- Provided records -
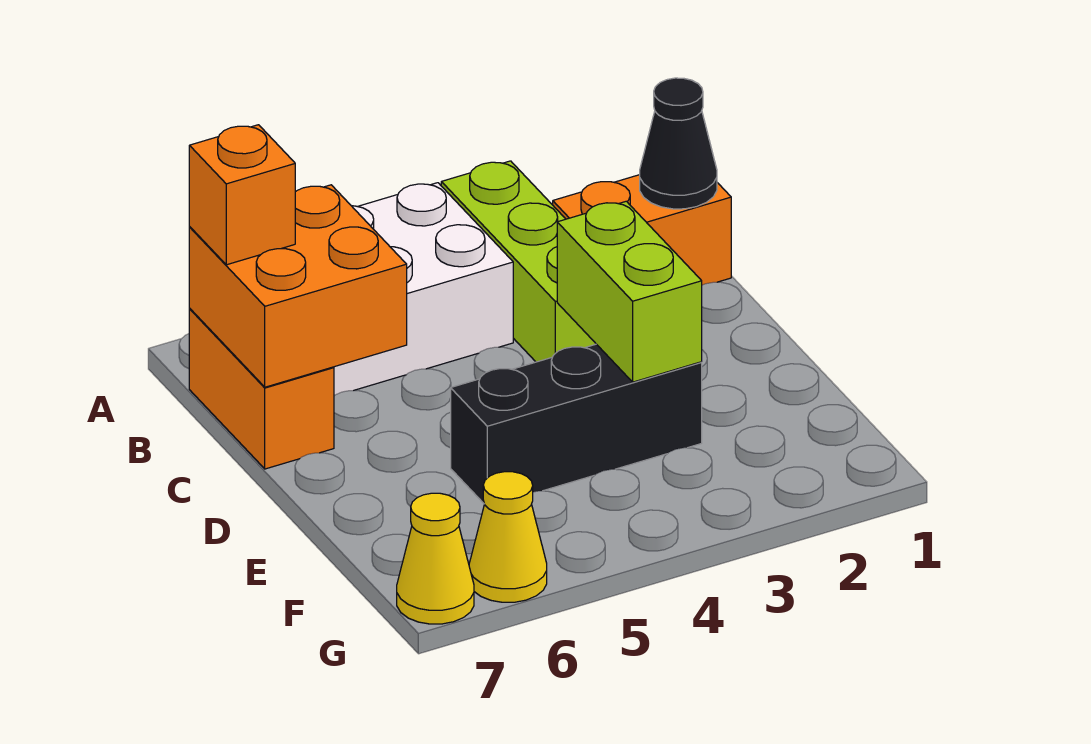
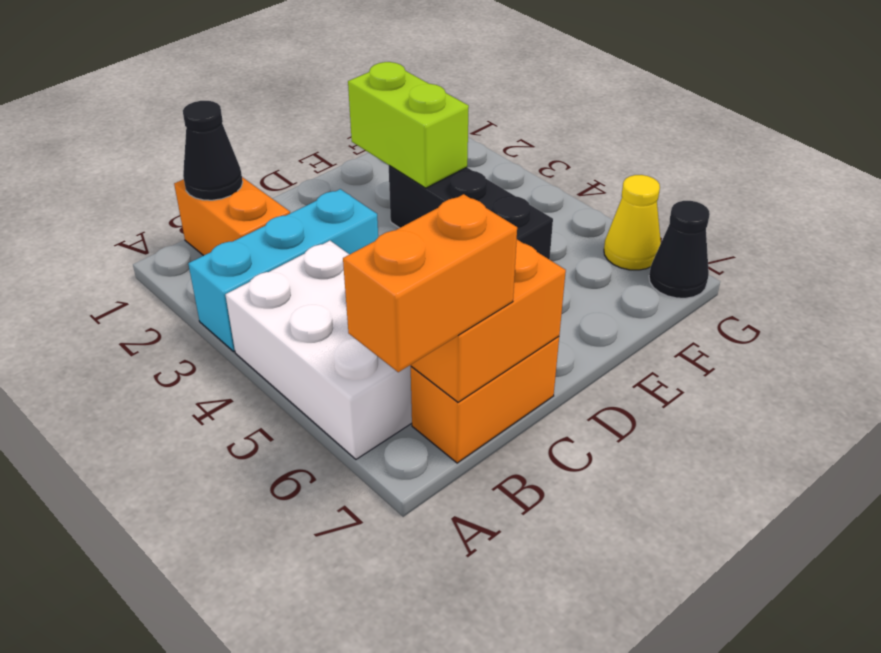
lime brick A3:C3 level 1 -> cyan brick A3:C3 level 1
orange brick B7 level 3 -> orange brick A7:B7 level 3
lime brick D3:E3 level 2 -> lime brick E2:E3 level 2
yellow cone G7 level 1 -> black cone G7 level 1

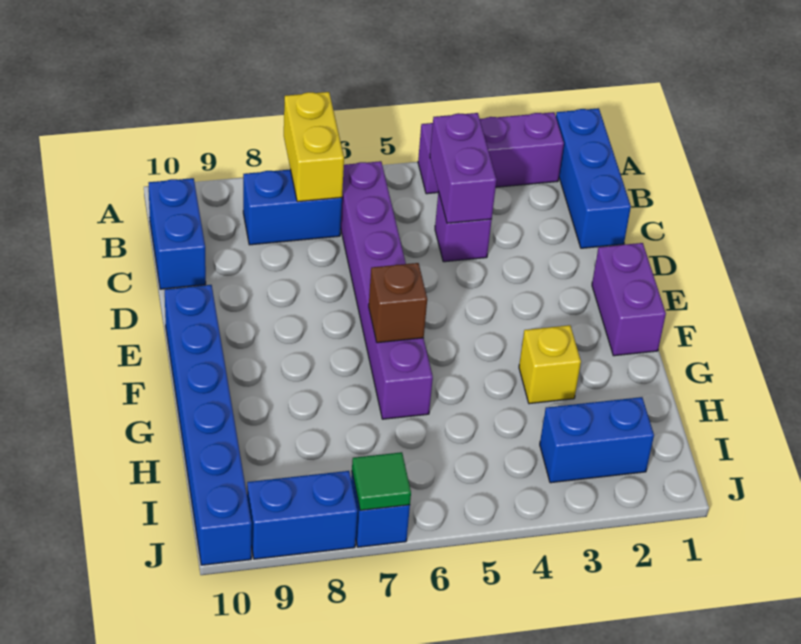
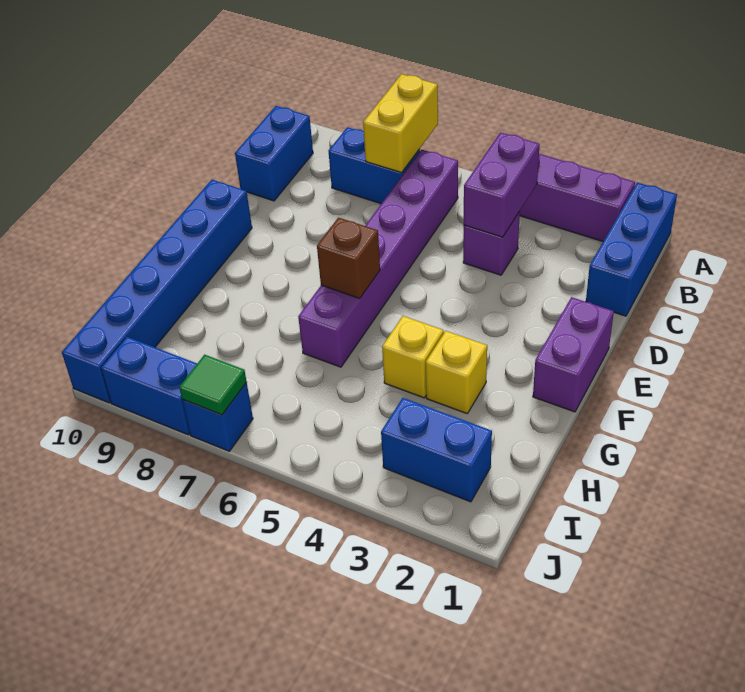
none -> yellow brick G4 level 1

* * *

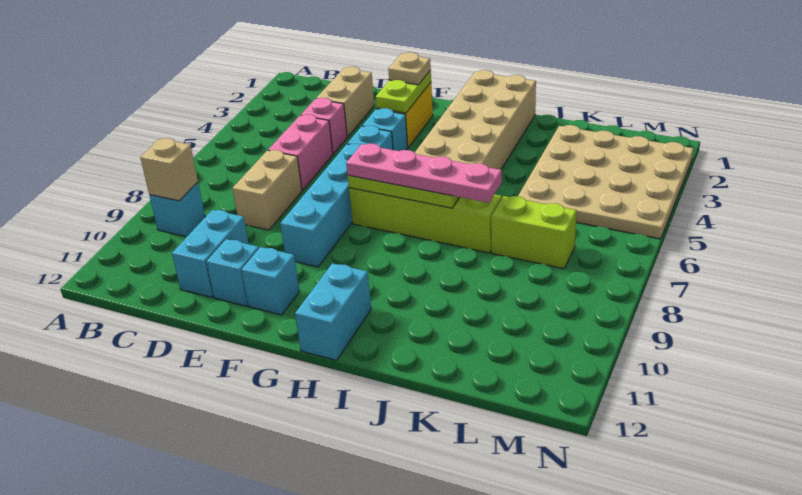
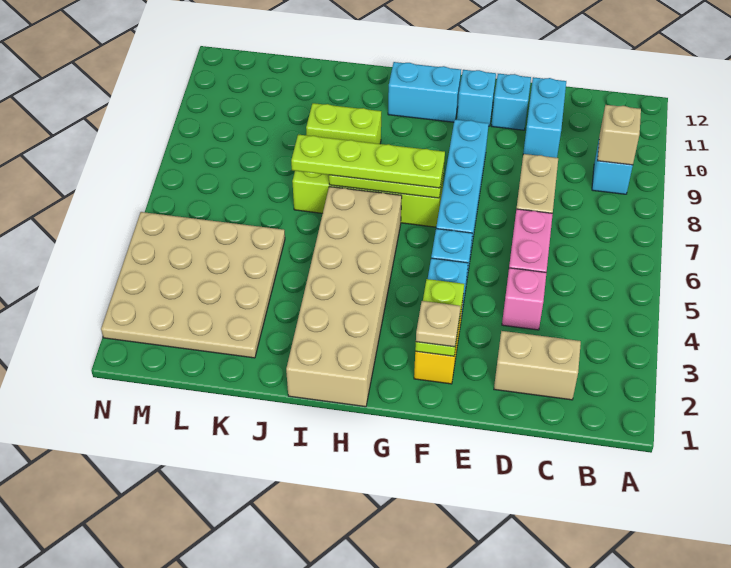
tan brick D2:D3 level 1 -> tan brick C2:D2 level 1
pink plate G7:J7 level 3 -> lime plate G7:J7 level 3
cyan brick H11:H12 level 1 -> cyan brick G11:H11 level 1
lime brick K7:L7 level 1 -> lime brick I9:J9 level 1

- Work to be completed -
The expected answer is a copy of each line above containing "cyan".

- Result of the exercise -
lime brick A3:C3 level 1 -> cyan brick A3:C3 level 1
cyan brick H11:H12 level 1 -> cyan brick G11:H11 level 1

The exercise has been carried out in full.